▶ **THE DATA**:
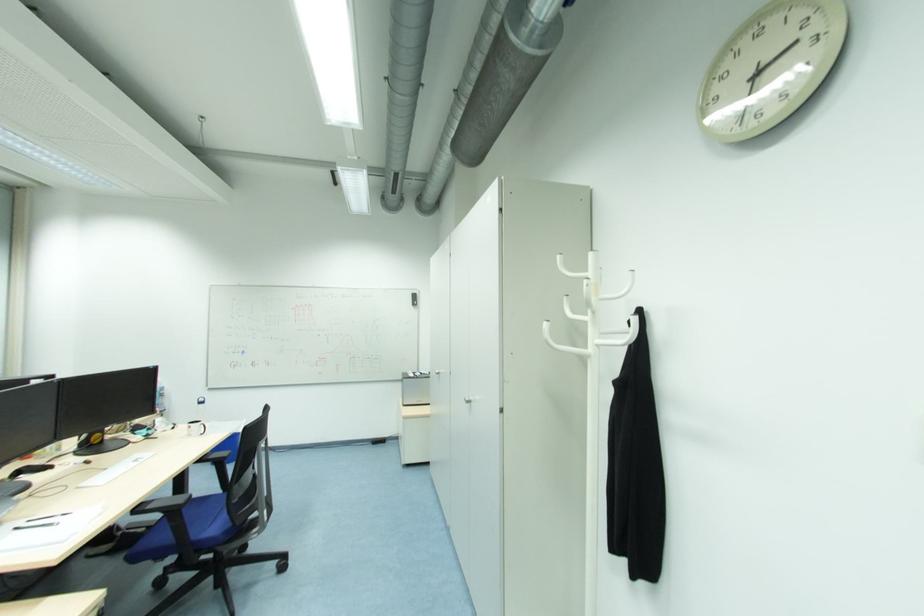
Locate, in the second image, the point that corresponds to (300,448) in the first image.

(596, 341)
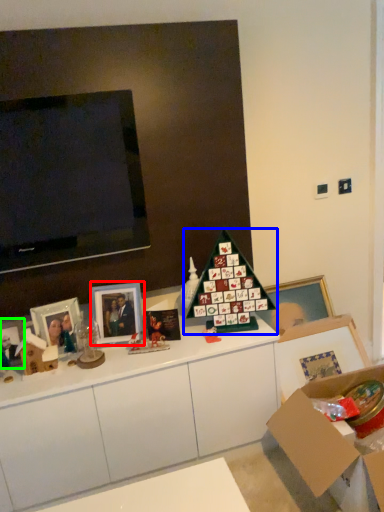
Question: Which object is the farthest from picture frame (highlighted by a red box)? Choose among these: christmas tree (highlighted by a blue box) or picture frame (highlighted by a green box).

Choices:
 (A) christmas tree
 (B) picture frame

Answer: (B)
...
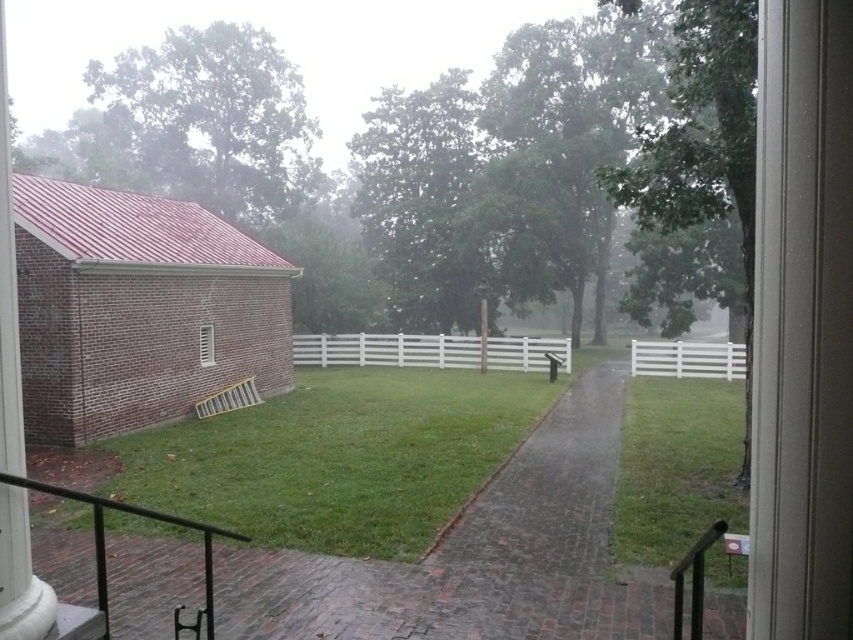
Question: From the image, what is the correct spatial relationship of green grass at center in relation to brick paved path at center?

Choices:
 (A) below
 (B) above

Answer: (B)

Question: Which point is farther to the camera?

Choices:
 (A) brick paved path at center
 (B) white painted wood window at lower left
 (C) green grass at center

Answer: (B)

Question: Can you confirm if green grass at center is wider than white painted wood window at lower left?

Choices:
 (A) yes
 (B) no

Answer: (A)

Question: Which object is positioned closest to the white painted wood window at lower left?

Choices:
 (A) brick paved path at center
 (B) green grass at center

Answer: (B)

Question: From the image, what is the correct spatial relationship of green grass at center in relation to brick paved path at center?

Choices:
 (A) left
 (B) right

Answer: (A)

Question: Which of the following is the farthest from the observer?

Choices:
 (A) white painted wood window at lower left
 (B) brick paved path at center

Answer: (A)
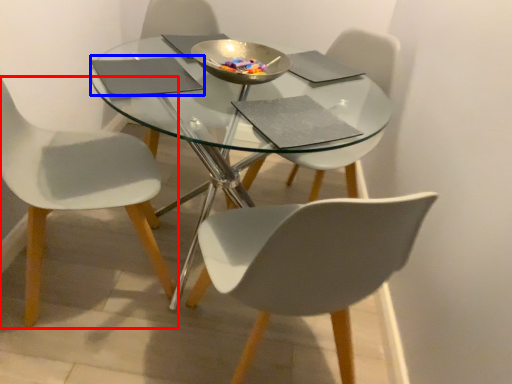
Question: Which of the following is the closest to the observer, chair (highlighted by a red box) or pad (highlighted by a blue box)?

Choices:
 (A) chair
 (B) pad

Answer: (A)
* * *
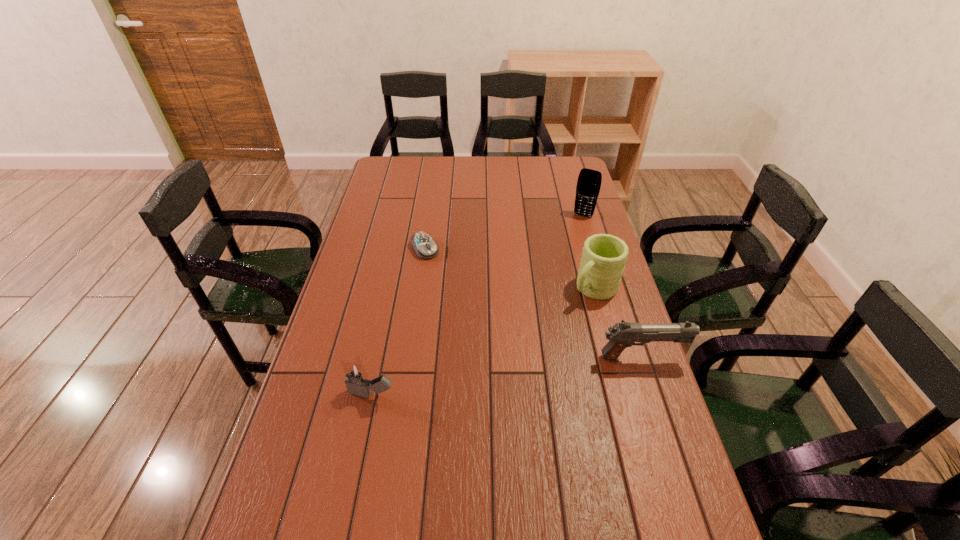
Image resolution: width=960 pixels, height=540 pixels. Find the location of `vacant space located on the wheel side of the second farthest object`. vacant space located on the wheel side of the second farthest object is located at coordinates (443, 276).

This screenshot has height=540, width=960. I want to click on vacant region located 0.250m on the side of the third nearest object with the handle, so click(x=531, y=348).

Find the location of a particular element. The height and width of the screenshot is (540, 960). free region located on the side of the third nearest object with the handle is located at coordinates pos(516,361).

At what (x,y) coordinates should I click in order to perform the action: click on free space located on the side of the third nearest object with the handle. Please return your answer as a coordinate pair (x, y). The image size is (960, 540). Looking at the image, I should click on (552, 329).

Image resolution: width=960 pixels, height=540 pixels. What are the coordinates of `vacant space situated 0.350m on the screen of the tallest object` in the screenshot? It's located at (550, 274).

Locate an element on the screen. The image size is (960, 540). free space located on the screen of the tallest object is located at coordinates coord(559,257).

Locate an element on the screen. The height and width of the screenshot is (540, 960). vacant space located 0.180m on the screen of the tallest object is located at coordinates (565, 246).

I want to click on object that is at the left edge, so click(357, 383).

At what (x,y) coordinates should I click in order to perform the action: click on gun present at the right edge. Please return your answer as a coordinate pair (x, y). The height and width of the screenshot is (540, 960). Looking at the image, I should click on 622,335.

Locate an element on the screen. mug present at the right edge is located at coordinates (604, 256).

▶ **WORK ORDER**: Write out the lines of the items above, from the one containing "Question: Which object is the" through the one containing "(B) picture frame", both lines included, reproducing each exactly.

▶ **FINISHED EXERCISE**:
Question: Which object is the farthest from picture frame (highlighted by a red box)? Choose among these: christmas tree (highlighted by a blue box) or picture frame (highlighted by a green box).

Choices:
 (A) christmas tree
 (B) picture frame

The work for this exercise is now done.